Check every line of the records below for the string "Herz", then report only how many lines have it.

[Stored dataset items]
[Start of section]
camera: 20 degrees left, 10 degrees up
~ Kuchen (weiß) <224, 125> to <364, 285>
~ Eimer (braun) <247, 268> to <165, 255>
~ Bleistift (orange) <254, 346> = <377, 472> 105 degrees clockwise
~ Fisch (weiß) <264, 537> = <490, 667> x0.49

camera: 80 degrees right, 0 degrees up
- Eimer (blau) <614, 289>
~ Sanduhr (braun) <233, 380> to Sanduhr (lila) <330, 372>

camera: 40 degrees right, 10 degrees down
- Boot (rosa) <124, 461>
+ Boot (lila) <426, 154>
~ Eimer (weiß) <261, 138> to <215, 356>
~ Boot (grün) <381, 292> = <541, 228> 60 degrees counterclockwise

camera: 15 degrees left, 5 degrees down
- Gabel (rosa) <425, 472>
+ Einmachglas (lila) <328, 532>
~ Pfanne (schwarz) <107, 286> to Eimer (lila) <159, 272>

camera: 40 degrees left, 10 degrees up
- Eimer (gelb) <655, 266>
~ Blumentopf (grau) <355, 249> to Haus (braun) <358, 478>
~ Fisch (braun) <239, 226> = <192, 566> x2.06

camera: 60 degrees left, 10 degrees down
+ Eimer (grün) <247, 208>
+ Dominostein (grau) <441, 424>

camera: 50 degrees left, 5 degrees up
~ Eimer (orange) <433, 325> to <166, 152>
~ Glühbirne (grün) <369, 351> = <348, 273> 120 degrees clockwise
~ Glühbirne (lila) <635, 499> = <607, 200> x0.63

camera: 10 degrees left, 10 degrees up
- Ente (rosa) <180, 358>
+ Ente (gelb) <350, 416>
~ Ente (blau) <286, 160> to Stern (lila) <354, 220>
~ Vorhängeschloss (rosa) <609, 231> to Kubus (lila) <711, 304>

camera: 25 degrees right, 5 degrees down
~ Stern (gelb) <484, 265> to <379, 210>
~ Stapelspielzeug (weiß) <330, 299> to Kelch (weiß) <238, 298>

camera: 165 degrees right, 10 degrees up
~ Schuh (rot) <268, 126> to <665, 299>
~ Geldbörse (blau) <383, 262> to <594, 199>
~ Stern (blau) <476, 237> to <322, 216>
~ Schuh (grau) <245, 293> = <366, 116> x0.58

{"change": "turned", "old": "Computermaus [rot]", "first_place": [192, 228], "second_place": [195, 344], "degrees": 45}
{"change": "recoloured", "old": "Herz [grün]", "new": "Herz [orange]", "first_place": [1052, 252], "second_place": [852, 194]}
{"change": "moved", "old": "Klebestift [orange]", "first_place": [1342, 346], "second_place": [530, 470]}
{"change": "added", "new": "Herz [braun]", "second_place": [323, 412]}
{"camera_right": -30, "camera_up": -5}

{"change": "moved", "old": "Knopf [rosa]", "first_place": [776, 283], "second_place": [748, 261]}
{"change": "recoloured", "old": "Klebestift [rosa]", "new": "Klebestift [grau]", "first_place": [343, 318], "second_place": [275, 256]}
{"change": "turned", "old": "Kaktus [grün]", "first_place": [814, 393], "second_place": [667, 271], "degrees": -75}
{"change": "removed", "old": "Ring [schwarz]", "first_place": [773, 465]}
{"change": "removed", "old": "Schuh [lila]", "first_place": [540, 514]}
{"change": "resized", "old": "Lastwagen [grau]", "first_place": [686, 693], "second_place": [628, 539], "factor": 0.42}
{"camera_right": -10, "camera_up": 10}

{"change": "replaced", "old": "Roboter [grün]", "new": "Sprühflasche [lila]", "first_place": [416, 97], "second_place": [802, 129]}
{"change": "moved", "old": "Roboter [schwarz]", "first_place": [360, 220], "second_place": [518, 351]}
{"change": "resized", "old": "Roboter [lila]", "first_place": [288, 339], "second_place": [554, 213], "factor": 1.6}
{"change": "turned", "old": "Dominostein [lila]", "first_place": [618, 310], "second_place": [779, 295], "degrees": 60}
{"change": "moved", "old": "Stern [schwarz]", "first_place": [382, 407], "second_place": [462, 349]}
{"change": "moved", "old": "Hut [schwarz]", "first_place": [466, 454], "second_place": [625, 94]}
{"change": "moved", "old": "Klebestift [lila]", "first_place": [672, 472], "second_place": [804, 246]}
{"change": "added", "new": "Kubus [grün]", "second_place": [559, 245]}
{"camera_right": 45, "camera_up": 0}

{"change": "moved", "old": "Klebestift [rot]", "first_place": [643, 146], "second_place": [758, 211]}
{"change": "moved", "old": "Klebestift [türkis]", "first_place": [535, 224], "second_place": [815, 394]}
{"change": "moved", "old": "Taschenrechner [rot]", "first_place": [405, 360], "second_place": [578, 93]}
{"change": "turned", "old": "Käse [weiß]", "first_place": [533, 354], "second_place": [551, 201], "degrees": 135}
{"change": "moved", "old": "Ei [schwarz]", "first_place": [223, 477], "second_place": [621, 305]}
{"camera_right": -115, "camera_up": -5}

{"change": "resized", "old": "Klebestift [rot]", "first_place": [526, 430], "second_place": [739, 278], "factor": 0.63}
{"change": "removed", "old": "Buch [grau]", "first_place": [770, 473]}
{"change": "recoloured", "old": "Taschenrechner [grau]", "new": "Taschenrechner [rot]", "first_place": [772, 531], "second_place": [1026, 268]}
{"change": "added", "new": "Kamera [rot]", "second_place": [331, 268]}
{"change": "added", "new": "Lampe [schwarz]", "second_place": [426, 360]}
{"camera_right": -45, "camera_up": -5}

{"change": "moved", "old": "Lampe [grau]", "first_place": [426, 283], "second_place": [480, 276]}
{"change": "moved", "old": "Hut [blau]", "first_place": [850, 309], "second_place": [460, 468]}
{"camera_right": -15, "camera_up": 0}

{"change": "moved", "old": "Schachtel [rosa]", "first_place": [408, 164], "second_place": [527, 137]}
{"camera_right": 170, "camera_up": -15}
[End of section]
* Output of the exercise: 2